-- Entries shown follows --

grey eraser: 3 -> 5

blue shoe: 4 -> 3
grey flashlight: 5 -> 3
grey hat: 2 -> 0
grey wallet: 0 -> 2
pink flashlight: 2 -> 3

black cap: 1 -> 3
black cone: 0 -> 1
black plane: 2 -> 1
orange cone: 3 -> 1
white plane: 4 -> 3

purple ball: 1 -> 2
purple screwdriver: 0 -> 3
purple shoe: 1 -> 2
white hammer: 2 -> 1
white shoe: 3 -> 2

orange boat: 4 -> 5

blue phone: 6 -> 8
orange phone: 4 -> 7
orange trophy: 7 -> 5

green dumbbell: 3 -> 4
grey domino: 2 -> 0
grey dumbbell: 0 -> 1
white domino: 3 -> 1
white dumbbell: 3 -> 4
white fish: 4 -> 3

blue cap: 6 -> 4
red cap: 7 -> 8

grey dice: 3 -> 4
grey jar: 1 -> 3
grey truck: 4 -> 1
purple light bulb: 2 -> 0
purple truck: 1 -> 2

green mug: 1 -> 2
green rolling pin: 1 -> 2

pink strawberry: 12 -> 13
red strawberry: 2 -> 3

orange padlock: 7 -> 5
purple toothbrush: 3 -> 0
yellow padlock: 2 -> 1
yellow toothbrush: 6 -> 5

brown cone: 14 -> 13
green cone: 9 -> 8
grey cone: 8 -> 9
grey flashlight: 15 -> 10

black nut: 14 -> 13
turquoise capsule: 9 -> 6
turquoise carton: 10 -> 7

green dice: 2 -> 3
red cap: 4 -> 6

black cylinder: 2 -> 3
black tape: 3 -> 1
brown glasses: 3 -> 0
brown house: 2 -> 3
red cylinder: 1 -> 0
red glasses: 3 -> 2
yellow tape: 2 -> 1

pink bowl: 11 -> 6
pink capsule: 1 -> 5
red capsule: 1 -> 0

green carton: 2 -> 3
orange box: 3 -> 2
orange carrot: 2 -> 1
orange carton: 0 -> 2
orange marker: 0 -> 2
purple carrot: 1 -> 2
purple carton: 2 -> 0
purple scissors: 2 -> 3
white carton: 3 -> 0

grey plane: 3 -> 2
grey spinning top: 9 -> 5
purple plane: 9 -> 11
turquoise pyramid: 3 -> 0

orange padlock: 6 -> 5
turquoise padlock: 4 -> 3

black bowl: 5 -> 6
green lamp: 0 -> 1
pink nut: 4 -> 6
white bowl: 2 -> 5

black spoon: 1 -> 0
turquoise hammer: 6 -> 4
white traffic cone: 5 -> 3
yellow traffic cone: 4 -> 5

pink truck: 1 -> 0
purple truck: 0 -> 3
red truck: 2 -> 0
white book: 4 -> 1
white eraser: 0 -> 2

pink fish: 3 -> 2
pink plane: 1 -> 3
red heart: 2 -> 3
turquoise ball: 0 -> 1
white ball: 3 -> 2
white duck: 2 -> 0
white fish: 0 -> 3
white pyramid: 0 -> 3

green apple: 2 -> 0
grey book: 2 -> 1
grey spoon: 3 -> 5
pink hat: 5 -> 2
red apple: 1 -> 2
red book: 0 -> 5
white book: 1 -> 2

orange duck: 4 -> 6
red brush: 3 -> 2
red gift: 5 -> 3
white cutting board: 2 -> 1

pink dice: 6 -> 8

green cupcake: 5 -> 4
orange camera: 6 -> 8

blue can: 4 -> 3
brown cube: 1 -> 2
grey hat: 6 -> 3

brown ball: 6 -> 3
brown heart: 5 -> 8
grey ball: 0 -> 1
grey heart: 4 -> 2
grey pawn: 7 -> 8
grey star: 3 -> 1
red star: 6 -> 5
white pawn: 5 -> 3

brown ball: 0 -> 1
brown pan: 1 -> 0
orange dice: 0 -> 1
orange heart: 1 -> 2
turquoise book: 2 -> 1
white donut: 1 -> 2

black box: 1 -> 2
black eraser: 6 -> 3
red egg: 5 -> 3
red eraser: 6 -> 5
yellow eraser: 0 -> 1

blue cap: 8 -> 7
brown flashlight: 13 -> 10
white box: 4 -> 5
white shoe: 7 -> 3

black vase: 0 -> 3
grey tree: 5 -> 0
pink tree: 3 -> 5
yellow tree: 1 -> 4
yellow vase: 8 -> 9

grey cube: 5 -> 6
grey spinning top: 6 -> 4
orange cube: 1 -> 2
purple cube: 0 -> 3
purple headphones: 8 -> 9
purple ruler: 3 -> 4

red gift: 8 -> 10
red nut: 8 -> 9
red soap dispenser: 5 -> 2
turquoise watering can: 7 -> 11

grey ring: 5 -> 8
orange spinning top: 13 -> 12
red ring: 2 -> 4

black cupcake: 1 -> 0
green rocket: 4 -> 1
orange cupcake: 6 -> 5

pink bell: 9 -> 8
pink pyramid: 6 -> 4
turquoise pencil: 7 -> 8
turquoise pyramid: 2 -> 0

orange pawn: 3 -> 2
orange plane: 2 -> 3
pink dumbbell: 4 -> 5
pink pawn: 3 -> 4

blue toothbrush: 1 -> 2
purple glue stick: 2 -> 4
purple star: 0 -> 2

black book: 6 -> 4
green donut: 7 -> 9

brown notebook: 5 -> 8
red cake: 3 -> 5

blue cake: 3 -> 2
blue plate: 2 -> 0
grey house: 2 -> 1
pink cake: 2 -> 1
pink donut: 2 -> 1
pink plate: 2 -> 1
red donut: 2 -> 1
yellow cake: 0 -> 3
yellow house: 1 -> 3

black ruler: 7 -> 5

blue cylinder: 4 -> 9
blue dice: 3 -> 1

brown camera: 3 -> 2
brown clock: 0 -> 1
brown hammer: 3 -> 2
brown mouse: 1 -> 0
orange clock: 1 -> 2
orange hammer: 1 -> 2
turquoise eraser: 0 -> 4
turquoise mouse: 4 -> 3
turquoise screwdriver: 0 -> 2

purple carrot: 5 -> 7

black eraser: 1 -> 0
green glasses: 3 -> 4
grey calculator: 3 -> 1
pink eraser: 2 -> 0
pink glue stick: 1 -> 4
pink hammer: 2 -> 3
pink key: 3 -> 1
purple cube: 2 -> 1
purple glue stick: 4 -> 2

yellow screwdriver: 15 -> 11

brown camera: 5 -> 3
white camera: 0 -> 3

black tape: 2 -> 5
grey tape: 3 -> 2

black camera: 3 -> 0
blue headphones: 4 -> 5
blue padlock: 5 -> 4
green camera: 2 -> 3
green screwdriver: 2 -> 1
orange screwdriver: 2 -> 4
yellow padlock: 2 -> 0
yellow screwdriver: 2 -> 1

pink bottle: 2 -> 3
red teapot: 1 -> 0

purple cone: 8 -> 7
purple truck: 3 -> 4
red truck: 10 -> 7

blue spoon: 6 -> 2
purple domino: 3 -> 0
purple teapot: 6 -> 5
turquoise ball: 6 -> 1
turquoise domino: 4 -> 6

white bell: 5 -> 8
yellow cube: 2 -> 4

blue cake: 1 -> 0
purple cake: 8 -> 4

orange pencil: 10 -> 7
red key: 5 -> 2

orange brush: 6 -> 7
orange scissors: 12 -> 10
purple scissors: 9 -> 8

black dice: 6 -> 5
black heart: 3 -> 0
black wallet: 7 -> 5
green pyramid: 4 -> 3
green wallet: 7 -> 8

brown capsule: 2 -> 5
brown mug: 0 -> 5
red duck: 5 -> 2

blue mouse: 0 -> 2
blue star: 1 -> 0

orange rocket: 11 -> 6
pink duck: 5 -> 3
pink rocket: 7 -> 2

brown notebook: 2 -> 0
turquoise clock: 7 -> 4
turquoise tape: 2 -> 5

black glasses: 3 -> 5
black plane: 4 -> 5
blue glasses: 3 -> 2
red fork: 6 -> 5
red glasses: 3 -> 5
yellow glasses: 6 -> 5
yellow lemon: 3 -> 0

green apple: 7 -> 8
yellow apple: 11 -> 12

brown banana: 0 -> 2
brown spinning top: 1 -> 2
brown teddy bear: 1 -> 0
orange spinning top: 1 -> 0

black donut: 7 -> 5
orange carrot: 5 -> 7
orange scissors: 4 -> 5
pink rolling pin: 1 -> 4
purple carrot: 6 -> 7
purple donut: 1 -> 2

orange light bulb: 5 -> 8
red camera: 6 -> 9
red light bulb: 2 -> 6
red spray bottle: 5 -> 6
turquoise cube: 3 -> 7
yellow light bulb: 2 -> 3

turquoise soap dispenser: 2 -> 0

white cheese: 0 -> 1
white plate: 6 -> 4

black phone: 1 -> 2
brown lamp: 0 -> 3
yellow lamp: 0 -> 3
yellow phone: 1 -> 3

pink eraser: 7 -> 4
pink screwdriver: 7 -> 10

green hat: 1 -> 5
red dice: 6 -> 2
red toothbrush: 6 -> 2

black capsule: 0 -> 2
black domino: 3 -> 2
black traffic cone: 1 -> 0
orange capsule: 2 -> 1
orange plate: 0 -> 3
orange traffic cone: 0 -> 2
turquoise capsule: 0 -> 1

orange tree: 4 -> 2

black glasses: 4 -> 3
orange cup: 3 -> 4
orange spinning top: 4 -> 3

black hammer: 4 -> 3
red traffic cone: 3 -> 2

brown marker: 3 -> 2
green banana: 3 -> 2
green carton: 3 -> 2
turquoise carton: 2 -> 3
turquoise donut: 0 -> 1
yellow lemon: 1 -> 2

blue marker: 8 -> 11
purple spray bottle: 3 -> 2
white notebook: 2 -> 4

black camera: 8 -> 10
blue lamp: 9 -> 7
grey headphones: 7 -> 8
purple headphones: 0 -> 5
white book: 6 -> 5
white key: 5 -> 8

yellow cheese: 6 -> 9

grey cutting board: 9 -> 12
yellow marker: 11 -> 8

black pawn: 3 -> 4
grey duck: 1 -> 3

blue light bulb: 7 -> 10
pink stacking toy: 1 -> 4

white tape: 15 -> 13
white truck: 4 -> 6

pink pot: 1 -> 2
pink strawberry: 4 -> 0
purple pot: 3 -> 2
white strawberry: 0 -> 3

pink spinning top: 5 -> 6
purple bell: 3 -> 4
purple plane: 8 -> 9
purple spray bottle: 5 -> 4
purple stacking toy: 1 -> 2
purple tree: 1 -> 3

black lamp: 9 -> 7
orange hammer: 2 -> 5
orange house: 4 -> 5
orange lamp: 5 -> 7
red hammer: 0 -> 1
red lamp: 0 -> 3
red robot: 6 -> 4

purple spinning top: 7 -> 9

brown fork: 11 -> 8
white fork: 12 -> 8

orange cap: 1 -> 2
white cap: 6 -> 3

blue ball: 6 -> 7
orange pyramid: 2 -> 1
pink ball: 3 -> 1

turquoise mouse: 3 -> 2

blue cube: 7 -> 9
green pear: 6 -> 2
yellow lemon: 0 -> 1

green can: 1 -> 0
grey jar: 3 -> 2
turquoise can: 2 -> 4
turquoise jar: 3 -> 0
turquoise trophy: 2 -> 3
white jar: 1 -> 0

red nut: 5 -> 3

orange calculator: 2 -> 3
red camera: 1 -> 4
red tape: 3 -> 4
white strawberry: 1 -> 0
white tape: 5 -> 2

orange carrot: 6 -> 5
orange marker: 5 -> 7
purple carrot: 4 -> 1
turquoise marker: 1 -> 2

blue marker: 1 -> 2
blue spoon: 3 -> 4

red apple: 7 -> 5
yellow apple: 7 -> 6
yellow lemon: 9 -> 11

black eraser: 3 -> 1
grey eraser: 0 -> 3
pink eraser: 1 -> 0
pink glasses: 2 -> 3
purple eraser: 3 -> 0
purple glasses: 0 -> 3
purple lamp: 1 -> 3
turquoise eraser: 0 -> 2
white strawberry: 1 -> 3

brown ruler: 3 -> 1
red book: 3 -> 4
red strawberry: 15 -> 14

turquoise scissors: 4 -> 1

-- Entries shown concluded --

What the task asks: In the entries above, find the line holding "brown clock: 0 -> 1" and the line holding "purple domino: 3 -> 0"; print both of them and every line between, exactly, and nothing else.

Solution for this exercise:
brown clock: 0 -> 1
brown hammer: 3 -> 2
brown mouse: 1 -> 0
orange clock: 1 -> 2
orange hammer: 1 -> 2
turquoise eraser: 0 -> 4
turquoise mouse: 4 -> 3
turquoise screwdriver: 0 -> 2

purple carrot: 5 -> 7

black eraser: 1 -> 0
green glasses: 3 -> 4
grey calculator: 3 -> 1
pink eraser: 2 -> 0
pink glue stick: 1 -> 4
pink hammer: 2 -> 3
pink key: 3 -> 1
purple cube: 2 -> 1
purple glue stick: 4 -> 2

yellow screwdriver: 15 -> 11

brown camera: 5 -> 3
white camera: 0 -> 3

black tape: 2 -> 5
grey tape: 3 -> 2

black camera: 3 -> 0
blue headphones: 4 -> 5
blue padlock: 5 -> 4
green camera: 2 -> 3
green screwdriver: 2 -> 1
orange screwdriver: 2 -> 4
yellow padlock: 2 -> 0
yellow screwdriver: 2 -> 1

pink bottle: 2 -> 3
red teapot: 1 -> 0

purple cone: 8 -> 7
purple truck: 3 -> 4
red truck: 10 -> 7

blue spoon: 6 -> 2
purple domino: 3 -> 0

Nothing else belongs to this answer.